* _To do_: Using the data below, return every line that holds the word "dumbbell".

* _Spatial reasoning data_:

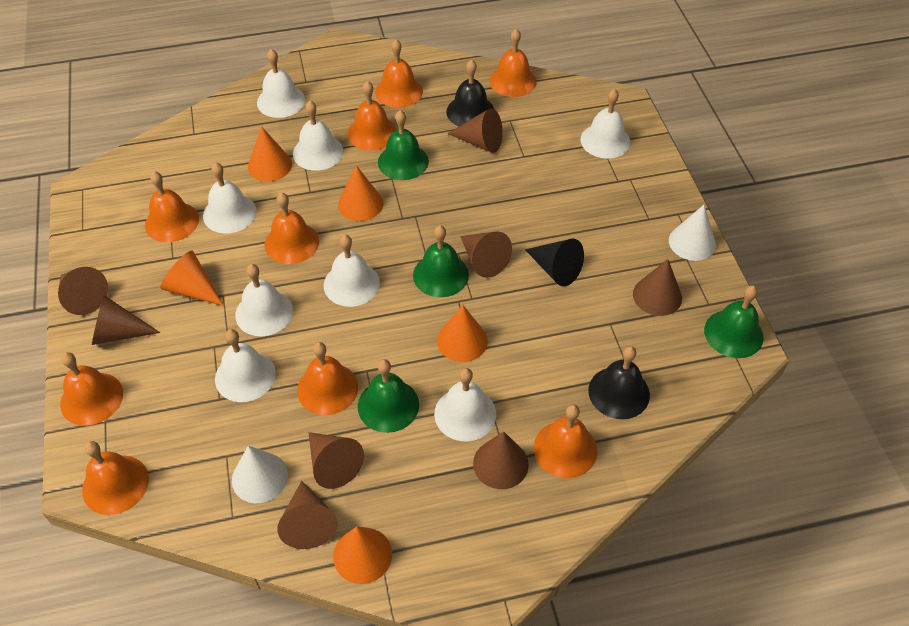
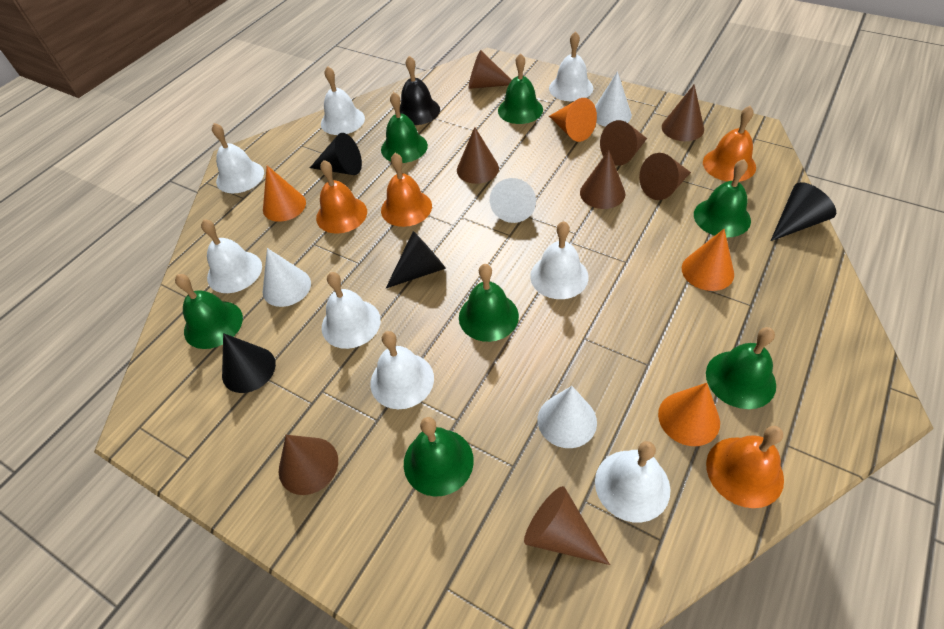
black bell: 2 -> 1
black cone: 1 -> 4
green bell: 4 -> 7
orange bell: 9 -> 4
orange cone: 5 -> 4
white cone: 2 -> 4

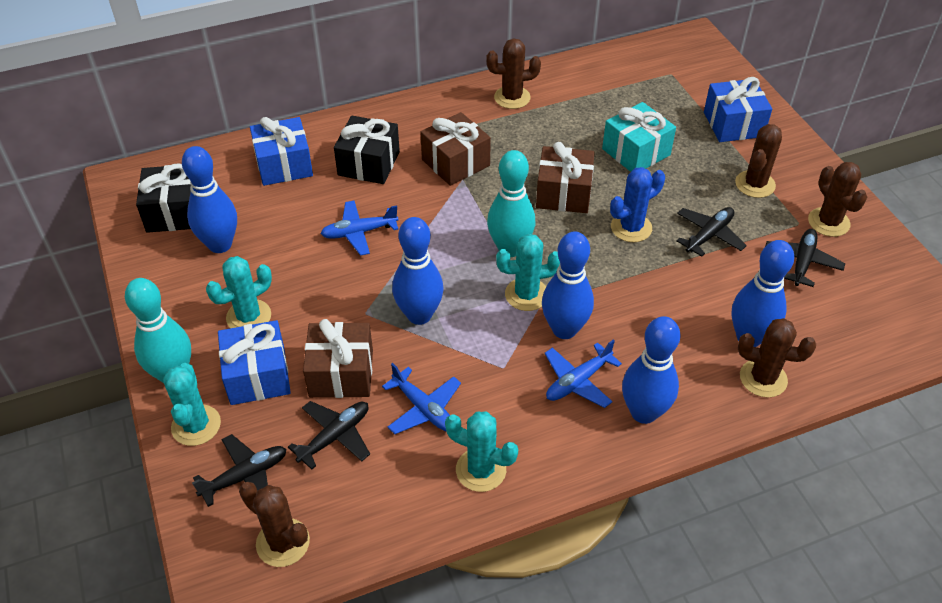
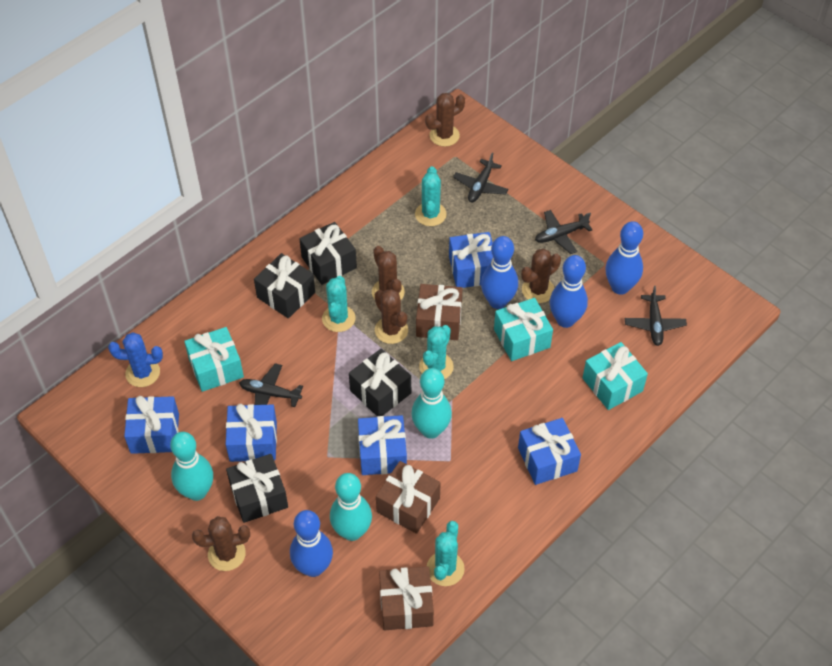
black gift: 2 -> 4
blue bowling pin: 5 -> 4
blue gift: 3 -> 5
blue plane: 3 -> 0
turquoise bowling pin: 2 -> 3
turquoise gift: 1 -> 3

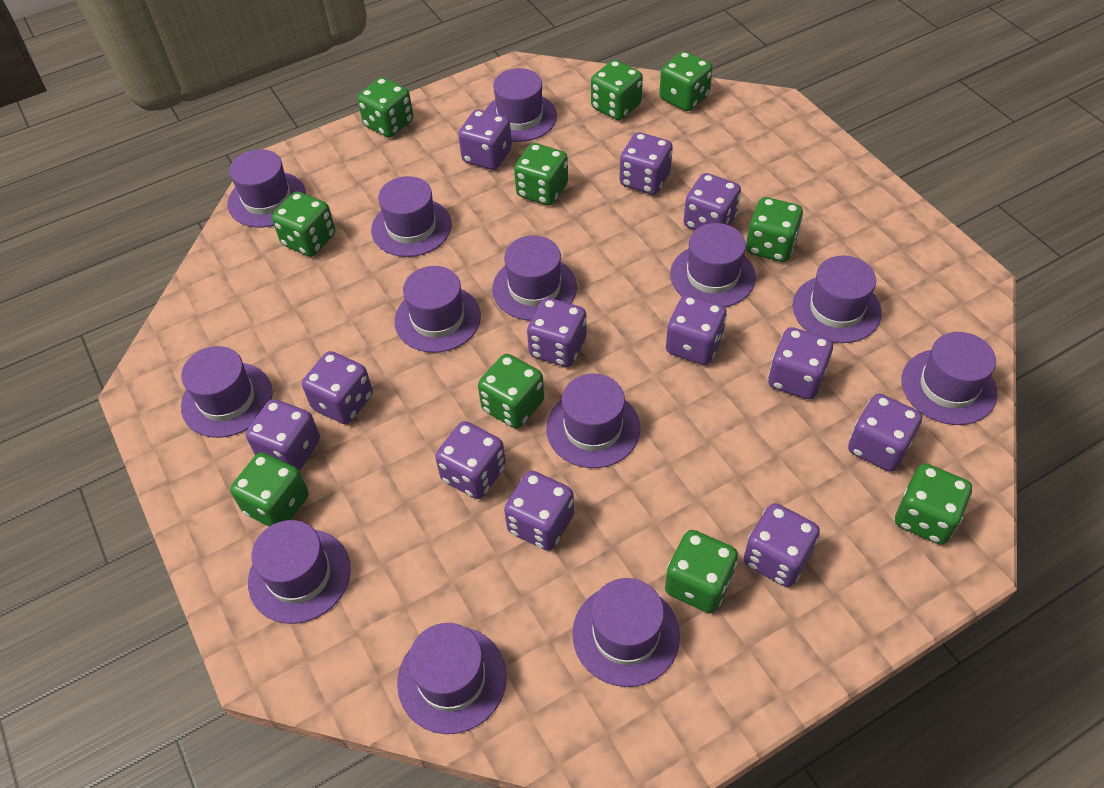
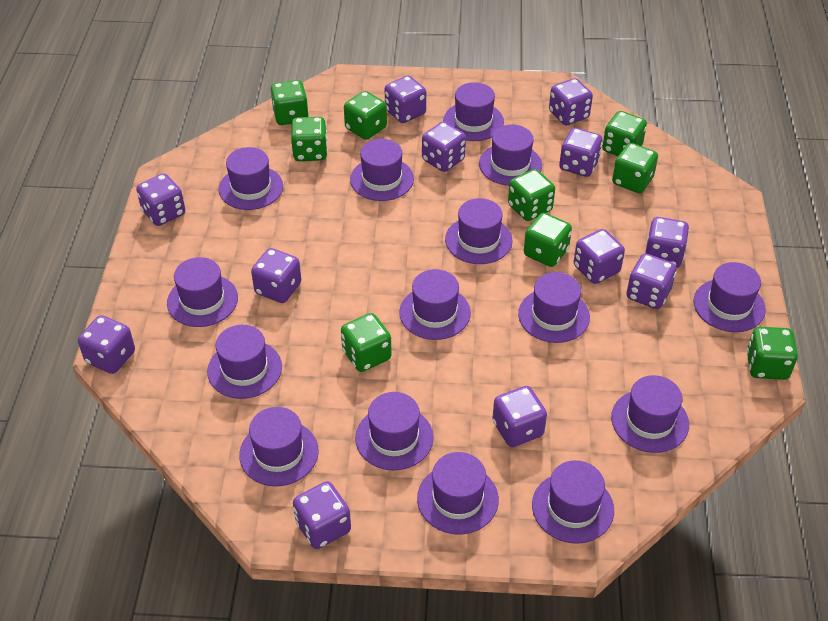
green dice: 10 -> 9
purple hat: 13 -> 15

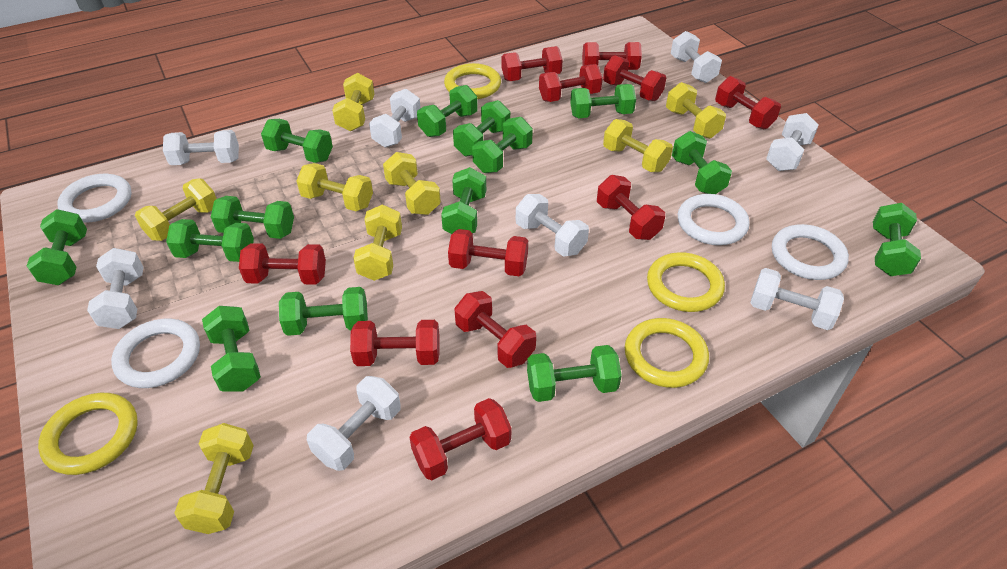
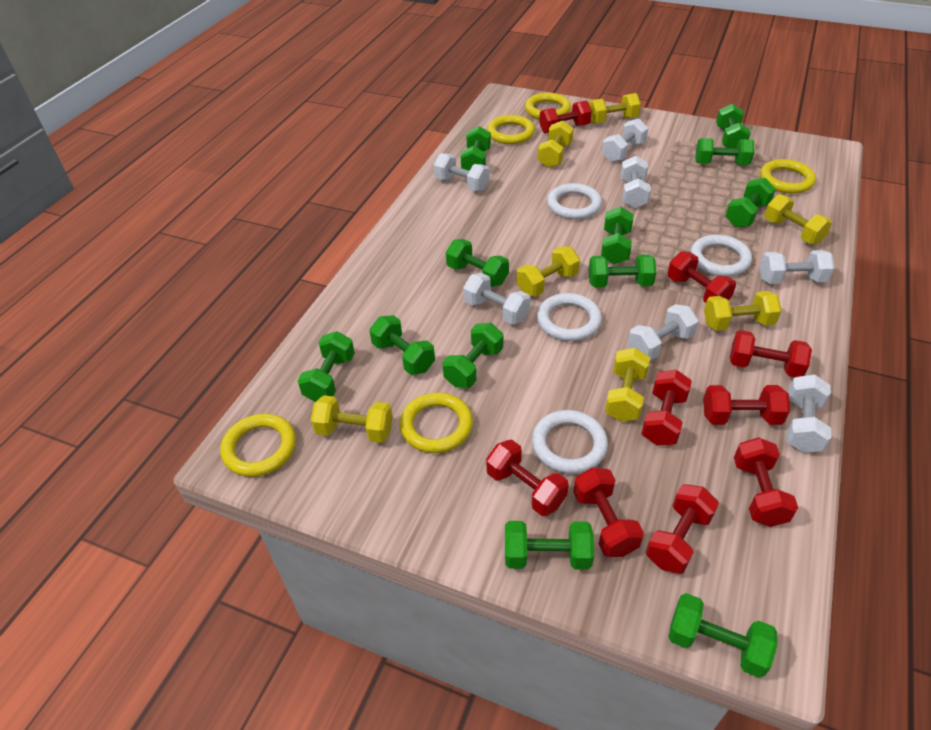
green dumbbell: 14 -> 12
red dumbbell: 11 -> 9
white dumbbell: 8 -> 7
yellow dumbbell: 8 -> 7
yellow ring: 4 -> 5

---

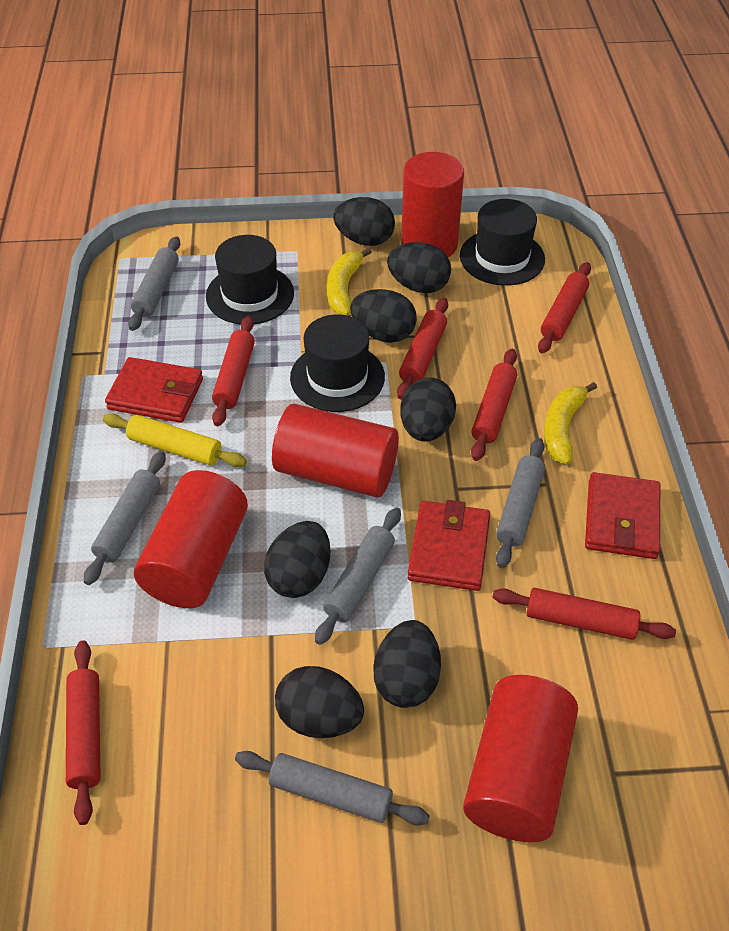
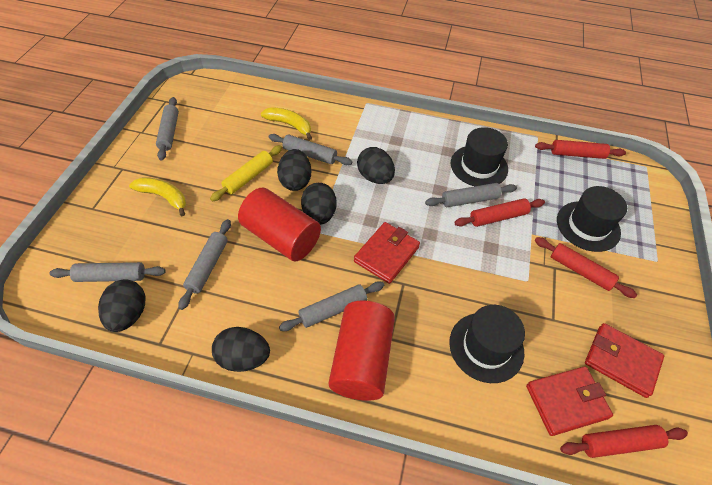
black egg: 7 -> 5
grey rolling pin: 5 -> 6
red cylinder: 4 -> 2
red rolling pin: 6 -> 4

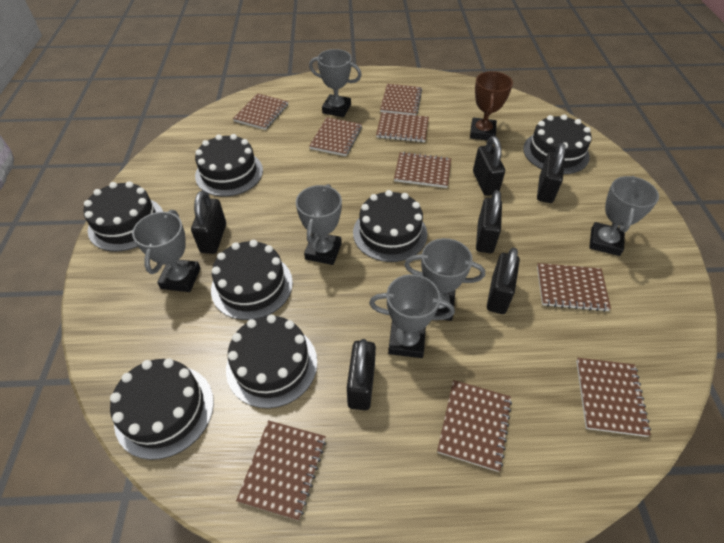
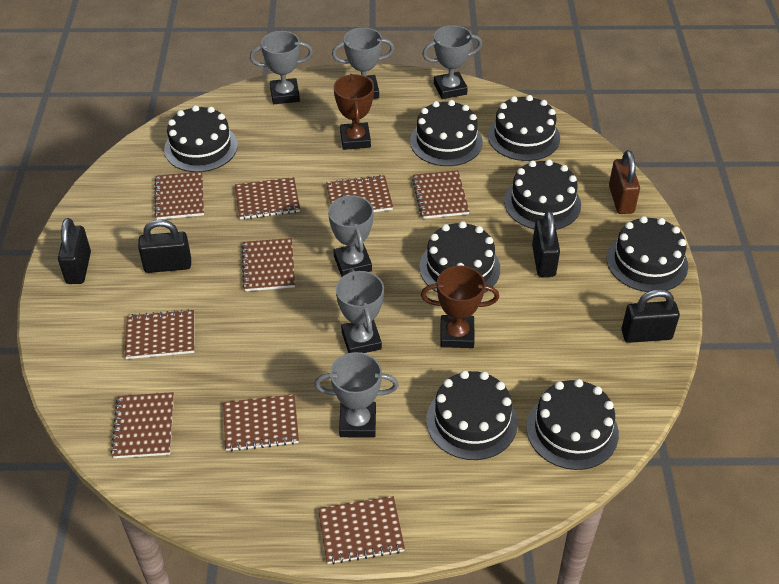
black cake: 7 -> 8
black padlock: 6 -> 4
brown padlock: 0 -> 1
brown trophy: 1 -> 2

* _Response below_:
green dumbbell: 14 -> 12
red dumbbell: 11 -> 9
white dumbbell: 8 -> 7
yellow dumbbell: 8 -> 7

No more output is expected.